** Start INPUT MATERIAL **

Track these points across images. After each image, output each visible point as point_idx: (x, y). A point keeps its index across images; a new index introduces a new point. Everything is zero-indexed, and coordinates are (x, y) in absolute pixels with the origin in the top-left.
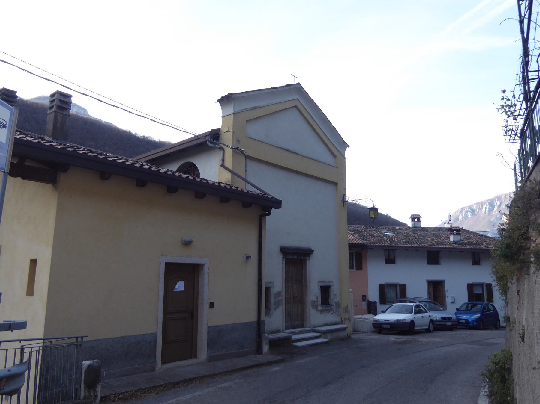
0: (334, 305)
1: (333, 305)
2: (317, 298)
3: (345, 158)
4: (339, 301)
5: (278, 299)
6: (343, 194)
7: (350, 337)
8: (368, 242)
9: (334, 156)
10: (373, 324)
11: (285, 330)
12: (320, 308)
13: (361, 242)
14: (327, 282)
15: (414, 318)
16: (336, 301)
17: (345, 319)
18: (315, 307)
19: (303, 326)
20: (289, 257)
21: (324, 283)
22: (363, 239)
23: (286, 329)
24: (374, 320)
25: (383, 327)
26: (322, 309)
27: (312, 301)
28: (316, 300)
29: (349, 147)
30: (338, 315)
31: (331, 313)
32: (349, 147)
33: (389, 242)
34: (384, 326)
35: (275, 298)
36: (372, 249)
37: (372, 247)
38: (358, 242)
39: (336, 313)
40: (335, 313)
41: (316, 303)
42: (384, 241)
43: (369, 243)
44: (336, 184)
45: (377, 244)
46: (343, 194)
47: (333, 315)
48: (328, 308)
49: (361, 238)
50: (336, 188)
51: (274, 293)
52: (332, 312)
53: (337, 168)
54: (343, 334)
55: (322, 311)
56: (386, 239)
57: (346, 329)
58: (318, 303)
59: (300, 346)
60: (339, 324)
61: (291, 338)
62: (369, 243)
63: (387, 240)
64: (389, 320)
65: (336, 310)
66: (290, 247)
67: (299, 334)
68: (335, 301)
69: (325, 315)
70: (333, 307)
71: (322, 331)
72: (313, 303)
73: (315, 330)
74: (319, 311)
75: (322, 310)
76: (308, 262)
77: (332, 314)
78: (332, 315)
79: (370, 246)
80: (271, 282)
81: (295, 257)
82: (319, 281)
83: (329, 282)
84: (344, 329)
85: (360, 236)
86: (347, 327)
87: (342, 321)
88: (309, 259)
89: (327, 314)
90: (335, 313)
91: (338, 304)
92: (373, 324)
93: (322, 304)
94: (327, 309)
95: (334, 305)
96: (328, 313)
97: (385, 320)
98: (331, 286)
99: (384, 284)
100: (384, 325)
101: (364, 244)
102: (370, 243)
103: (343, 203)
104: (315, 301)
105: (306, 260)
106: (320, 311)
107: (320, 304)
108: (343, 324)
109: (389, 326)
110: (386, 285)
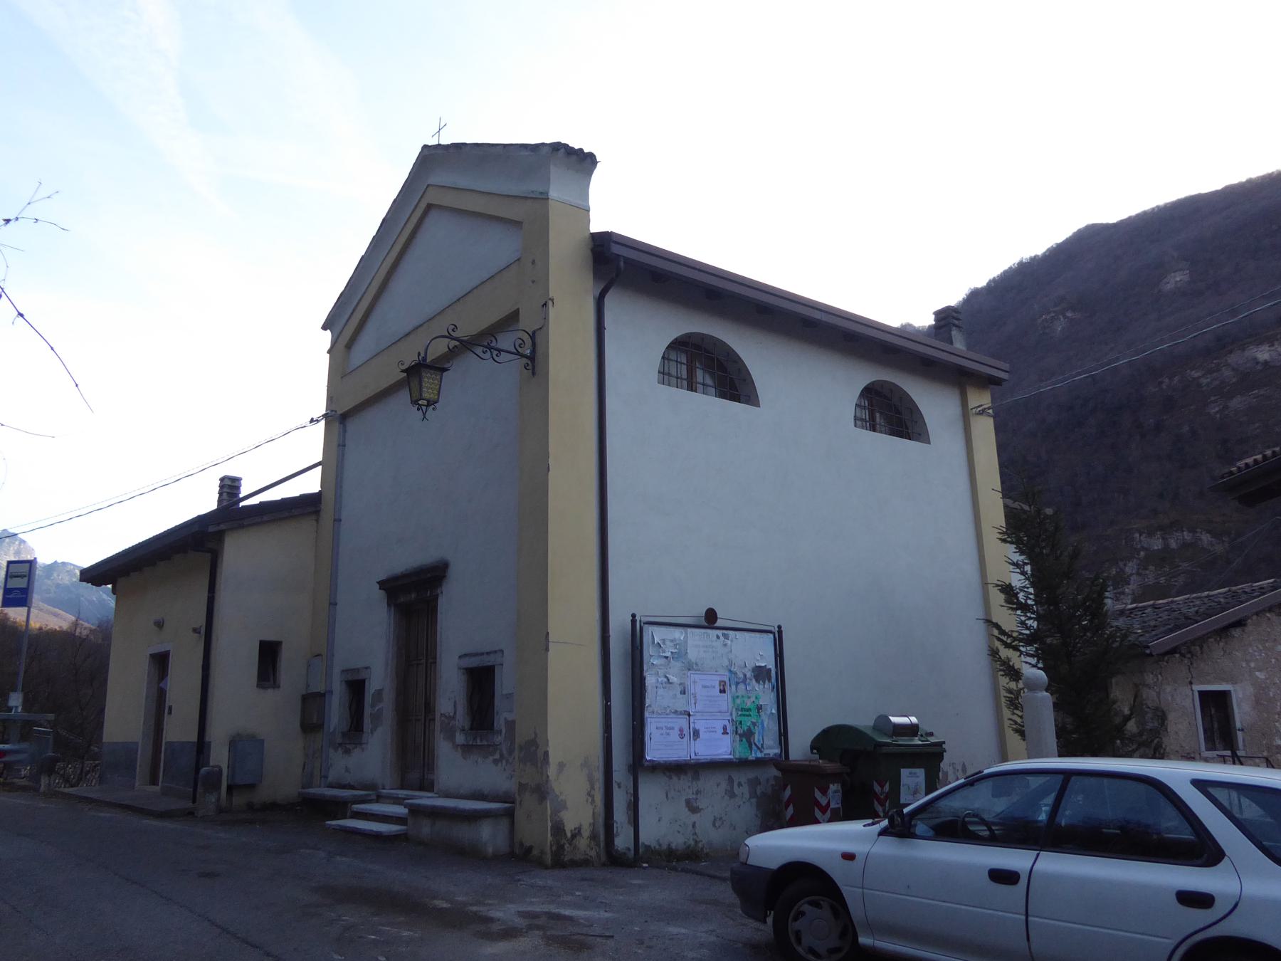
0: (504, 731)
5: (377, 708)
12: (460, 738)
14: (482, 654)
15: (849, 857)
18: (450, 737)
20: (402, 600)
26: (465, 743)
28: (452, 714)
35: (373, 706)
39: (507, 761)
40: (504, 762)
47: (500, 764)
52: (497, 756)
55: (467, 749)
68: (505, 719)
70: (498, 739)
72: (446, 721)
74: (459, 749)
75: (464, 745)
77: (496, 762)
78: (497, 765)
80: (366, 668)
81: (413, 596)
89: (480, 760)
90: (504, 762)
95: (504, 731)
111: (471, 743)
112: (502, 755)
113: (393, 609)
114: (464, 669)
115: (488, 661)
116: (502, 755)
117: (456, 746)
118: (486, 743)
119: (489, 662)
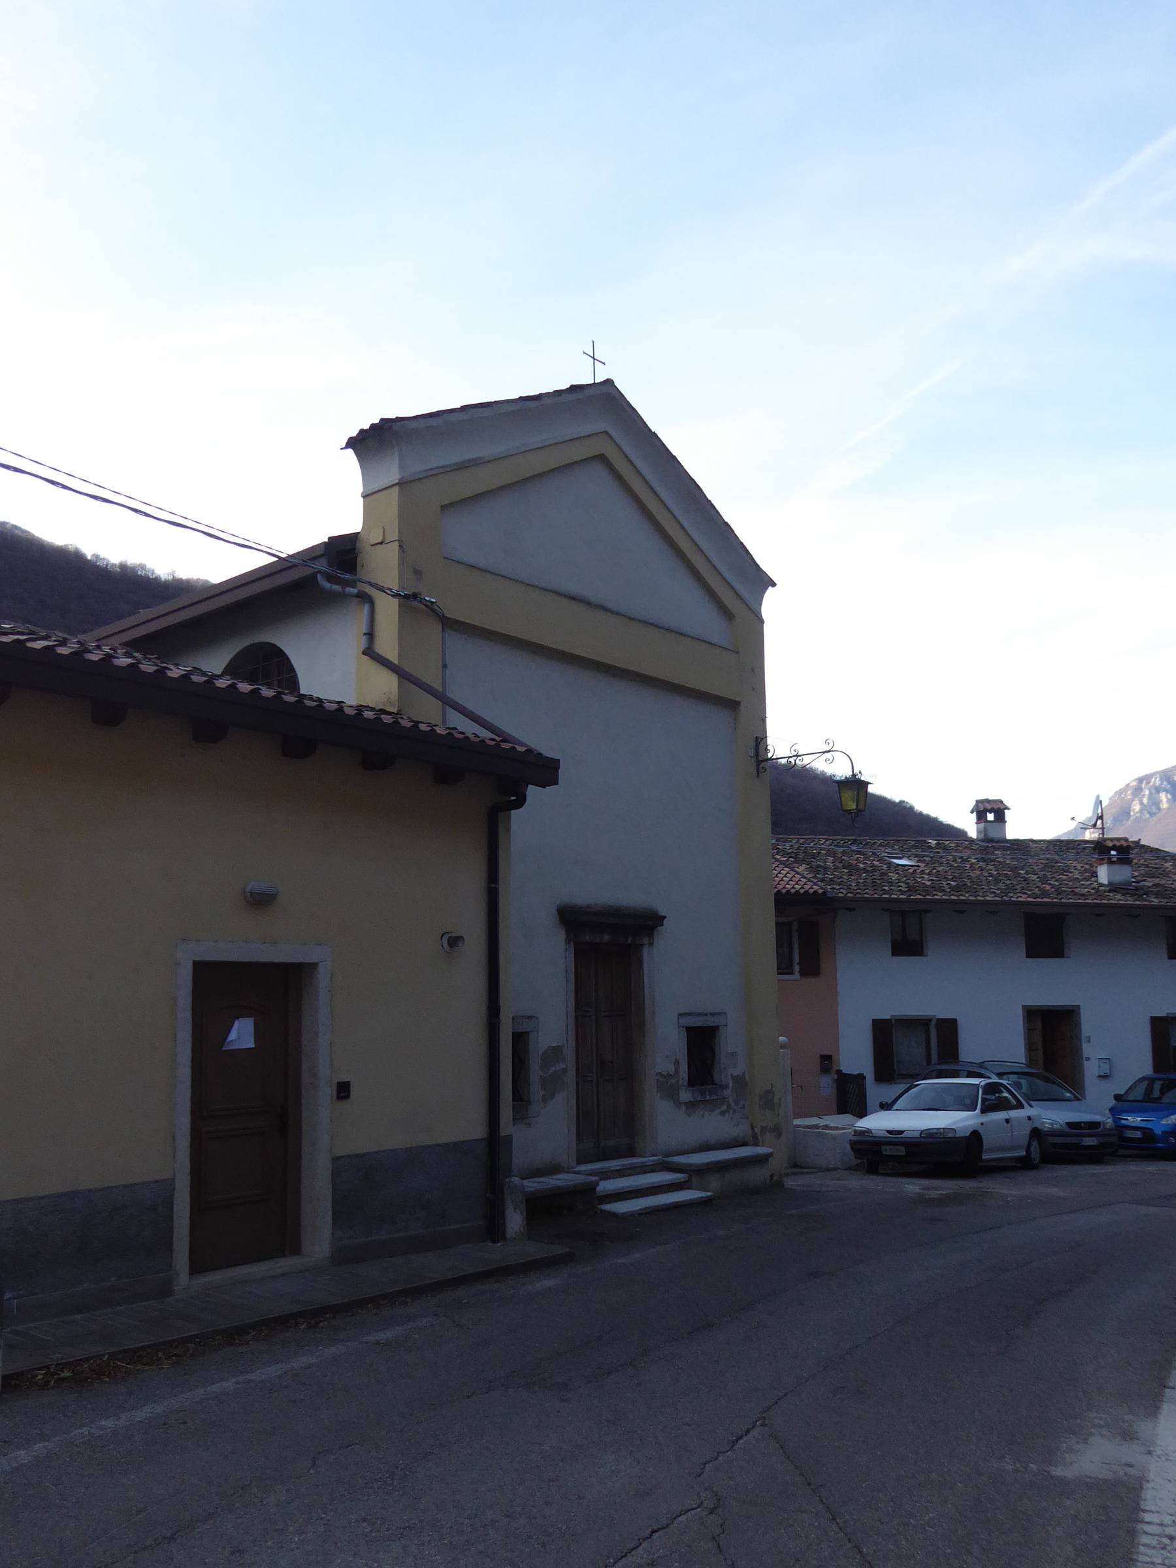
0: (731, 1085)
1: (727, 1086)
2: (677, 1063)
3: (762, 622)
4: (744, 1073)
5: (552, 1070)
6: (757, 738)
7: (780, 1185)
8: (838, 887)
9: (728, 615)
10: (853, 1144)
11: (574, 1163)
12: (685, 1095)
13: (816, 887)
14: (706, 1014)
15: (982, 1124)
16: (737, 1072)
17: (764, 1129)
19: (632, 1153)
21: (700, 1018)
22: (823, 880)
23: (579, 1162)
24: (855, 1131)
25: (884, 1153)
26: (692, 1100)
27: (660, 1074)
28: (672, 1071)
29: (774, 584)
30: (741, 1118)
31: (718, 1111)
32: (774, 584)
33: (904, 887)
34: (887, 1151)
36: (851, 910)
37: (852, 906)
38: (807, 887)
39: (735, 1111)
40: (731, 1112)
41: (673, 1081)
42: (890, 883)
43: (841, 890)
44: (732, 705)
45: (866, 893)
46: (757, 738)
47: (727, 1115)
48: (710, 1095)
49: (815, 877)
50: (735, 719)
51: (541, 1053)
52: (724, 1108)
53: (737, 652)
54: (757, 1175)
55: (691, 1106)
56: (894, 877)
57: (767, 1160)
58: (678, 1081)
59: (623, 1214)
60: (745, 1144)
61: (595, 1189)
62: (841, 890)
63: (899, 880)
64: (901, 1132)
65: (737, 1103)
66: (588, 906)
67: (621, 1176)
68: (732, 1075)
69: (703, 1116)
70: (727, 1092)
71: (690, 1165)
72: (662, 1080)
73: (672, 1163)
76: (645, 951)
77: (723, 1113)
79: (845, 899)
80: (530, 1017)
82: (681, 1012)
83: (713, 1014)
84: (762, 1160)
85: (815, 870)
86: (771, 1155)
87: (755, 1136)
88: (651, 944)
89: (706, 1114)
90: (731, 1112)
91: (741, 1083)
92: (853, 1144)
93: (691, 1084)
94: (708, 1098)
95: (731, 1085)
96: (712, 1110)
97: (890, 1132)
98: (721, 1028)
99: (890, 1020)
100: (888, 1147)
101: (824, 893)
102: (844, 891)
103: (758, 766)
104: (669, 1075)
105: (640, 946)
106: (685, 1103)
107: (686, 1083)
108: (756, 1144)
109: (902, 1151)
110: (893, 1021)
111: (699, 1099)
112: (729, 1106)
113: (572, 945)
114: (686, 1027)
115: (711, 1022)
116: (729, 1106)
117: (678, 1104)
118: (715, 1098)
119: (714, 1022)
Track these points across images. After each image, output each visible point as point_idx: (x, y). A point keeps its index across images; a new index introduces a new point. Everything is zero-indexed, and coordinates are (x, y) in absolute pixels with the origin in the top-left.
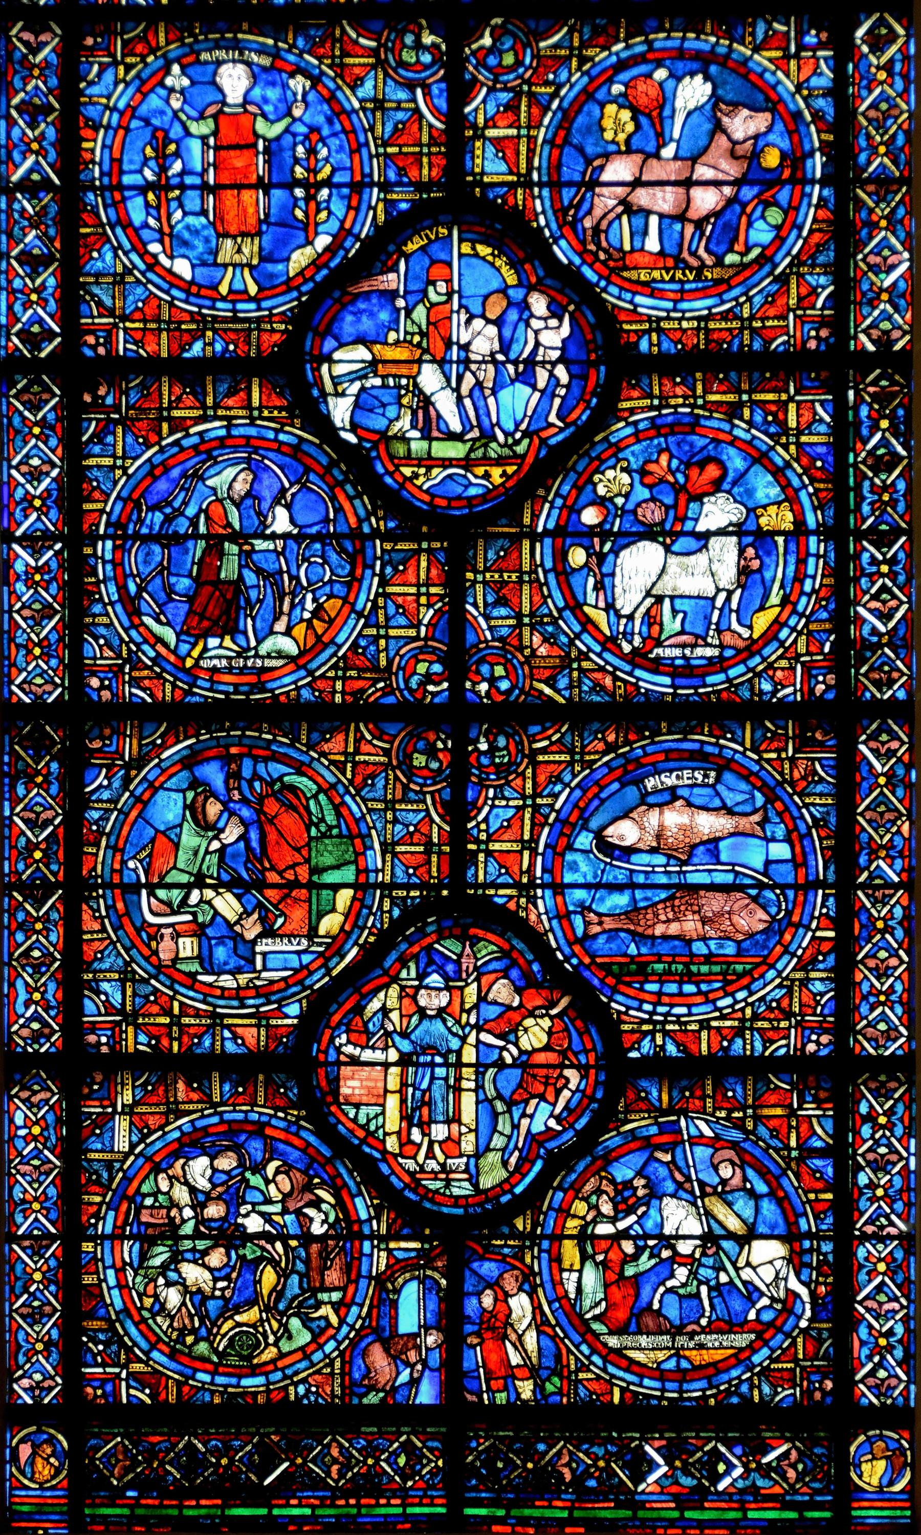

** End INPUT MATERIAL **

* **REQUIREMENT**
Swap "absolute pixels" for "image pixels" everywhere it occurs in the material, and give all of it again with nothing else changed. Leave the pictures out of your answer.

* **FINISHED TASK**
Track these points across images. After each image, output each visible point as point_idx: (x, y). A point keeps its index across images; a new index introduces a new point. Everything is zero-indexed, and coordinates are (x, y) in image pixels with the origin in the top-left.
0: (334, 305)
1: (333, 305)
2: (317, 298)
3: (345, 158)
4: (339, 301)
5: (278, 299)
6: (343, 194)
7: (350, 337)
8: (368, 242)
9: (334, 156)
10: (373, 324)
11: (285, 330)
12: (320, 308)
13: (361, 242)
14: (327, 282)
15: (414, 318)
16: (336, 301)
17: (345, 319)
18: (315, 307)
19: (303, 326)
20: (289, 257)
21: (324, 283)
22: (363, 239)
23: (286, 329)
24: (374, 320)
25: (383, 327)
26: (322, 309)
27: (312, 301)
28: (316, 300)
29: (349, 147)
30: (338, 315)
31: (331, 313)
32: (349, 147)
33: (389, 242)
34: (384, 326)
35: (275, 298)
36: (372, 249)
37: (372, 247)
38: (358, 242)
39: (336, 313)
40: (335, 313)
41: (316, 303)
42: (384, 241)
43: (369, 243)
44: (336, 184)
45: (377, 244)
46: (343, 194)
47: (333, 315)
48: (328, 308)
49: (361, 238)
50: (336, 188)
51: (274, 293)
52: (332, 312)
53: (337, 168)
54: (343, 334)
55: (322, 311)
56: (386, 239)
57: (346, 329)
58: (318, 303)
59: (300, 346)
60: (339, 324)
61: (291, 338)
62: (369, 243)
63: (387, 240)
64: (389, 320)
65: (336, 310)
66: (290, 247)
67: (299, 334)
68: (335, 301)
69: (325, 315)
70: (333, 307)
71: (322, 331)
72: (313, 303)
73: (315, 330)
74: (319, 311)
75: (322, 310)
76: (308, 262)
77: (332, 314)
78: (332, 315)
79: (370, 246)
80: (271, 282)
81: (295, 257)
82: (319, 281)
83: (329, 282)
84: (344, 329)
85: (360, 236)
86: (347, 327)
87: (342, 321)
88: (309, 259)
89: (327, 314)
90: (335, 313)
91: (338, 304)
92: (373, 324)
93: (322, 304)
94: (327, 309)
95: (334, 305)
96: (328, 313)
97: (385, 320)
98: (331, 286)
99: (384, 284)
100: (384, 325)
101: (364, 244)
102: (370, 243)
103: (343, 203)
104: (315, 301)
105: (306, 260)
106: (320, 311)
107: (320, 304)
108: (343, 324)
109: (389, 326)
110: (386, 285)
0: (504, 731)
5: (377, 708)
12: (460, 738)
14: (482, 654)
15: (849, 857)
18: (450, 737)
20: (402, 600)
26: (465, 743)
28: (452, 714)
35: (373, 706)
39: (507, 761)
40: (504, 762)
47: (500, 764)
52: (497, 756)
55: (467, 749)
68: (505, 719)
70: (498, 739)
72: (446, 721)
74: (459, 749)
75: (464, 745)
77: (496, 762)
78: (497, 765)
80: (366, 668)
81: (413, 596)
89: (480, 760)
90: (504, 762)
95: (504, 731)
111: (471, 743)
112: (502, 755)
113: (393, 609)
114: (464, 669)
115: (488, 661)
116: (502, 755)
117: (456, 746)
118: (486, 743)
119: (489, 662)
0: (731, 1085)
1: (727, 1086)
2: (677, 1063)
3: (762, 622)
4: (744, 1073)
5: (552, 1070)
6: (757, 738)
7: (780, 1185)
8: (838, 887)
9: (728, 615)
10: (853, 1144)
11: (574, 1163)
12: (685, 1095)
13: (816, 887)
14: (706, 1014)
15: (982, 1124)
16: (737, 1072)
17: (764, 1129)
19: (632, 1153)
21: (700, 1018)
22: (823, 880)
23: (579, 1162)
24: (855, 1131)
25: (884, 1153)
26: (692, 1100)
27: (660, 1074)
28: (672, 1071)
29: (774, 584)
30: (741, 1118)
31: (718, 1111)
32: (774, 584)
33: (904, 887)
34: (887, 1151)
36: (851, 910)
37: (852, 906)
38: (807, 887)
39: (735, 1111)
40: (731, 1112)
41: (673, 1081)
42: (890, 883)
43: (841, 890)
44: (732, 705)
45: (866, 893)
46: (757, 738)
47: (727, 1115)
48: (710, 1095)
49: (815, 877)
50: (735, 719)
51: (541, 1053)
52: (724, 1108)
53: (737, 652)
54: (757, 1175)
55: (691, 1106)
56: (894, 877)
57: (767, 1160)
58: (678, 1081)
59: (623, 1214)
60: (745, 1144)
61: (595, 1189)
62: (841, 890)
63: (899, 880)
64: (901, 1132)
65: (737, 1103)
66: (588, 906)
67: (621, 1176)
68: (732, 1075)
69: (703, 1116)
70: (727, 1092)
71: (690, 1165)
72: (662, 1080)
73: (672, 1163)
76: (645, 951)
77: (723, 1113)
79: (845, 899)
80: (530, 1017)
82: (681, 1012)
83: (713, 1014)
84: (762, 1160)
85: (815, 870)
86: (771, 1155)
87: (755, 1136)
88: (651, 944)
89: (706, 1114)
90: (731, 1112)
91: (741, 1083)
92: (853, 1144)
93: (691, 1084)
94: (708, 1098)
95: (731, 1085)
96: (712, 1110)
97: (890, 1132)
98: (721, 1028)
99: (890, 1020)
100: (888, 1147)
101: (824, 893)
102: (844, 891)
103: (758, 766)
104: (669, 1075)
105: (640, 946)
106: (685, 1103)
107: (686, 1083)
108: (756, 1144)
109: (902, 1151)
110: (893, 1021)
111: (699, 1099)
112: (729, 1106)
113: (572, 945)
114: (686, 1027)
115: (711, 1022)
116: (729, 1106)
117: (678, 1104)
118: (715, 1098)
119: (714, 1022)
Track these points across images. After each image, output each visible point as point_idx: (x, y). A point keeps its index across images; a new index introduces a new point. Everything is zero-indexed, and coordinates are (x, y) in image pixels with the origin in the top-left.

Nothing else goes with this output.